▸ Object transformation records:
[Start of section]
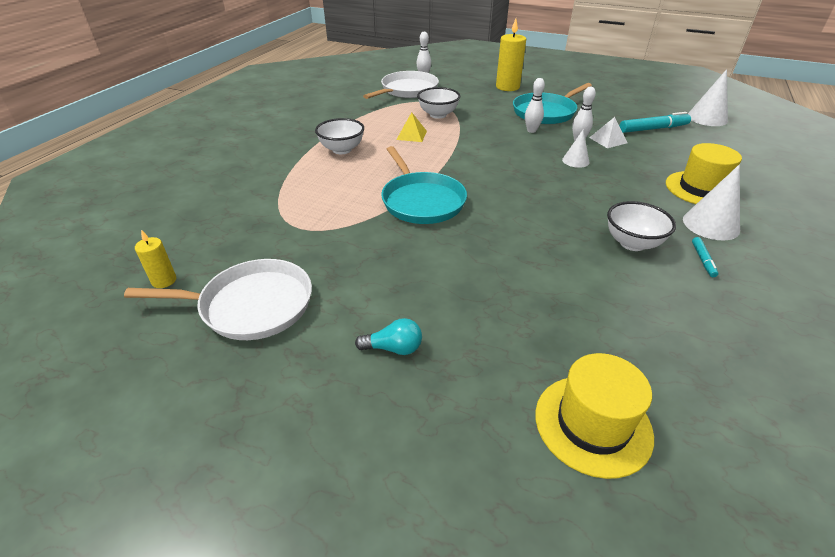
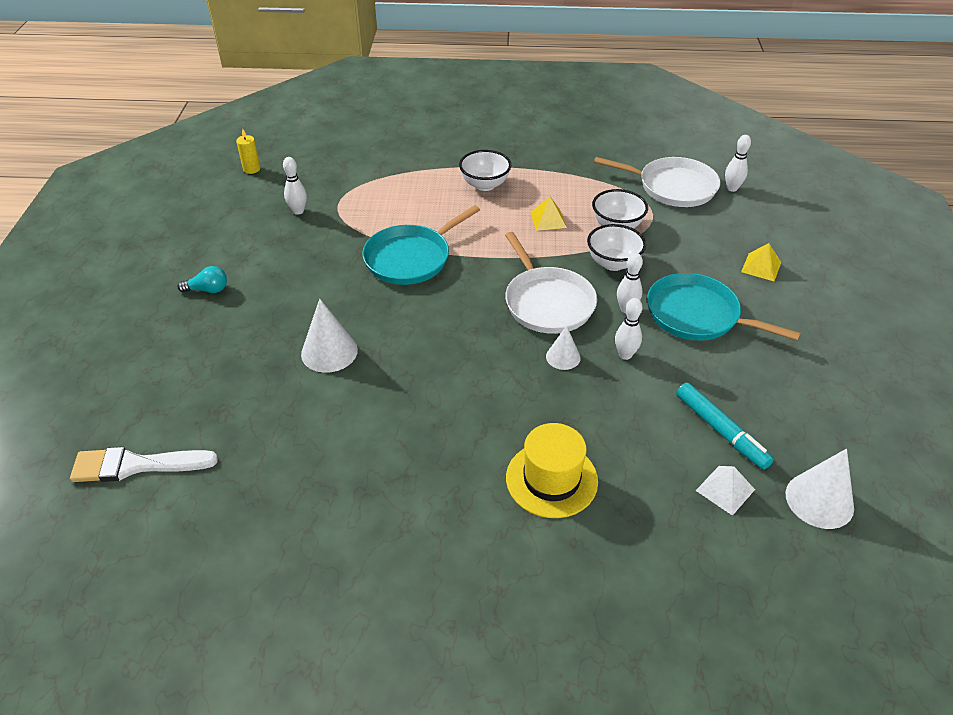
camera: 70 degrees right, 5 degrees up
(251, 305) = (236, 214): white pan -> white pan (547, 302)
(289, 256) = (298, 211): none -> white bowling pin
(394, 348) = (208, 290): turquoise light bulb -> turquoise light bulb turned 75 degrees counterclockwise
(507, 87) = (761, 267): yellow candle -> yellow pyramid
(593, 424) = (152, 399): yellow hat -> none
(608, 140) = (646, 383): white pyramid -> white pyramid (725, 490)
(632, 243) = (395, 415): white bowl -> white bowl (613, 263)
(703, 260) = (384, 473): turquoise marker -> none
(710, 224) = (463, 484): white cone -> white cone (329, 352)
(712, 450) = (136, 465): none -> white brush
[End of section]
▸ WORK REQUIRED: Print the line containing "(289, 256) = (298, 211): none" and every line after it to the end of the records above, exactly as written, and nothing else.

▸ PROBLEM SOLUTION:
(289, 256) = (298, 211): none -> white bowling pin
(394, 348) = (208, 290): turquoise light bulb -> turquoise light bulb turned 75 degrees counterclockwise
(507, 87) = (761, 267): yellow candle -> yellow pyramid
(593, 424) = (152, 399): yellow hat -> none
(608, 140) = (646, 383): white pyramid -> white pyramid (725, 490)
(632, 243) = (395, 415): white bowl -> white bowl (613, 263)
(703, 260) = (384, 473): turquoise marker -> none
(710, 224) = (463, 484): white cone -> white cone (329, 352)
(712, 450) = (136, 465): none -> white brush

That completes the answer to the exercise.